**Aim of the task:** Everything from the line containing "blue brick D9:F9" through the line containing "black cone N6" in the listing below should be copied exactly, and nothing more.

**Dataset records:**
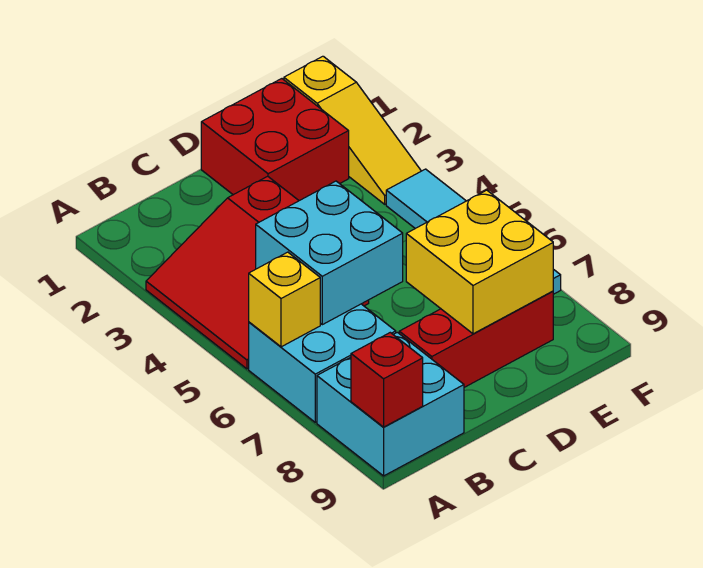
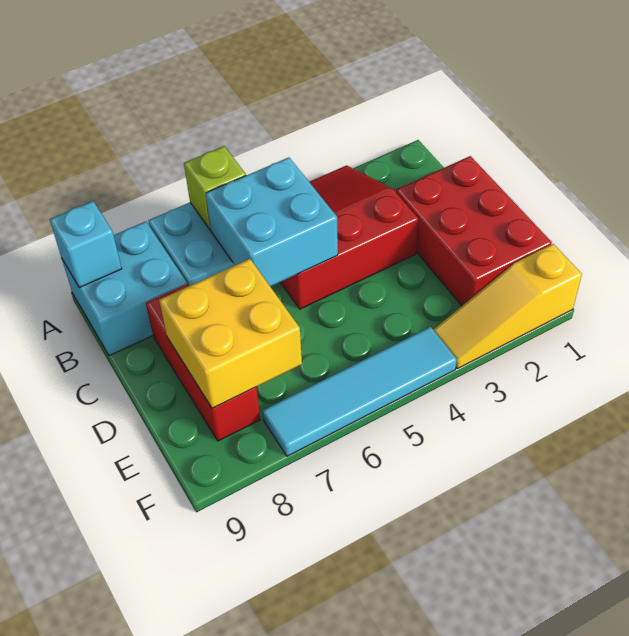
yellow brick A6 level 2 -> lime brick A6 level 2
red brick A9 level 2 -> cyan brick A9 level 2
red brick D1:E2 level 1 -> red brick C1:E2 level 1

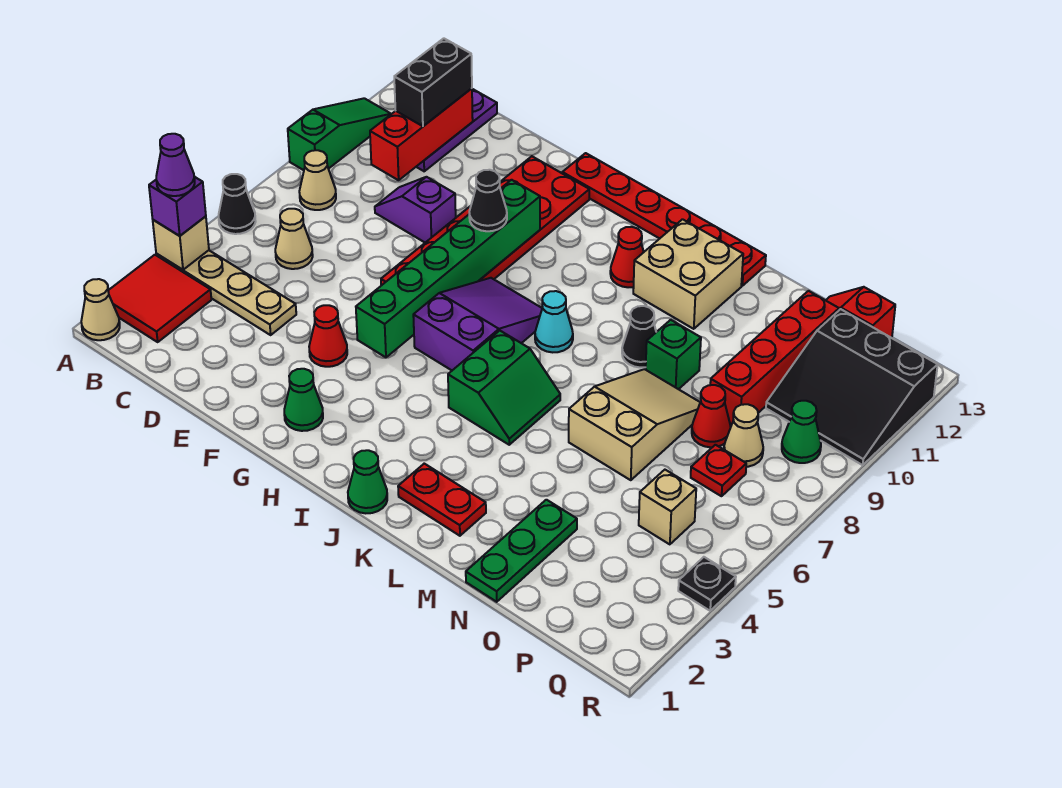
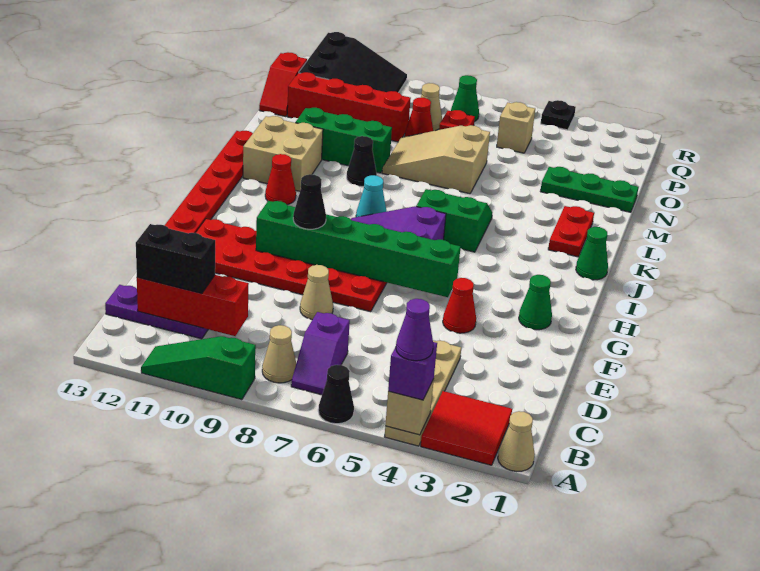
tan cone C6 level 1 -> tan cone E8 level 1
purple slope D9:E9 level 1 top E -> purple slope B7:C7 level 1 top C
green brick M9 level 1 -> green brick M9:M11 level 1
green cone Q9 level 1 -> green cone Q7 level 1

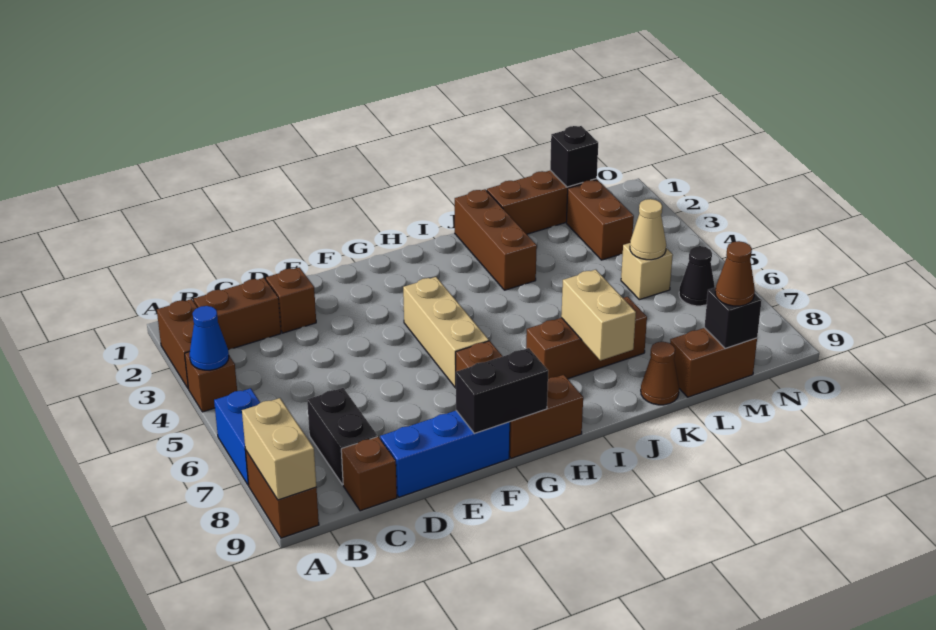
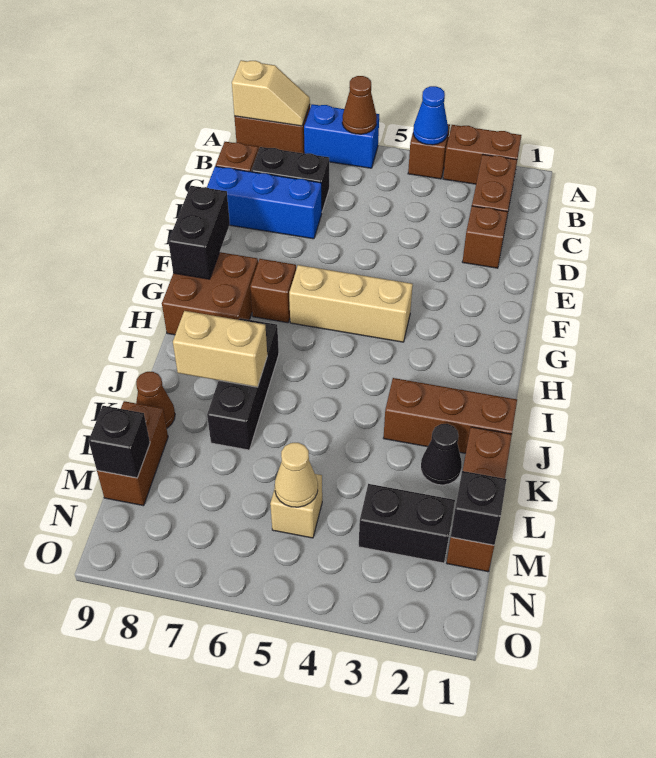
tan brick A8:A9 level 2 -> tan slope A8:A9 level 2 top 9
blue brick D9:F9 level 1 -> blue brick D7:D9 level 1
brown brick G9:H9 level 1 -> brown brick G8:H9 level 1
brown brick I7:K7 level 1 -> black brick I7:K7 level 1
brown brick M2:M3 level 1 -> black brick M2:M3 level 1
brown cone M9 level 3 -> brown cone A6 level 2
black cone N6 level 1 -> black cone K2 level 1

...

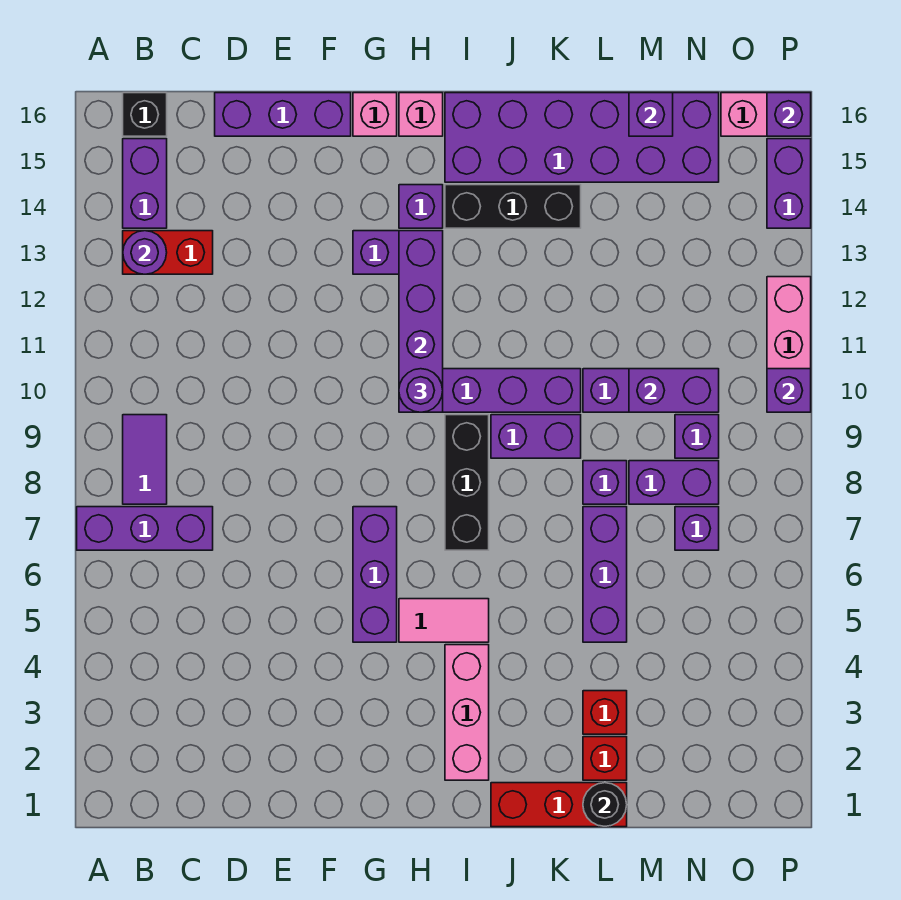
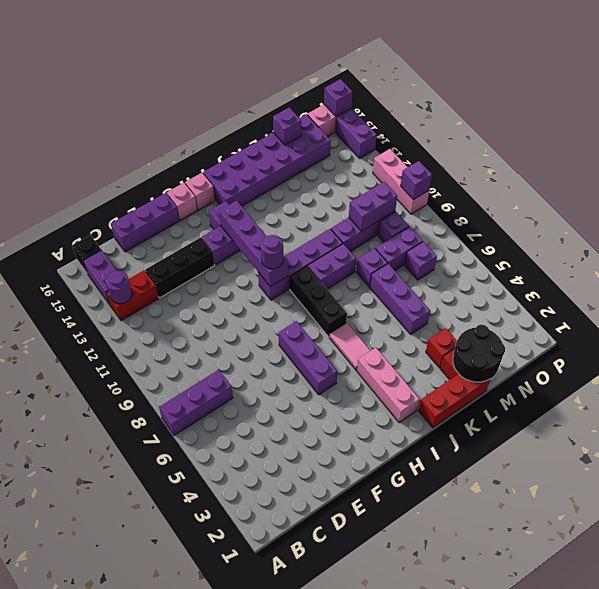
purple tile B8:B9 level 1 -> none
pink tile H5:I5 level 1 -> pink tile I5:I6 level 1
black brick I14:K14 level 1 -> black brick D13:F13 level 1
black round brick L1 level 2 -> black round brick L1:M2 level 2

**Result for this task:**
blue brick D9:F9 level 1 -> blue brick D7:D9 level 1
brown brick G9:H9 level 1 -> brown brick G8:H9 level 1
brown brick I7:K7 level 1 -> black brick I7:K7 level 1
brown brick M2:M3 level 1 -> black brick M2:M3 level 1
brown cone M9 level 3 -> brown cone A6 level 2
black cone N6 level 1 -> black cone K2 level 1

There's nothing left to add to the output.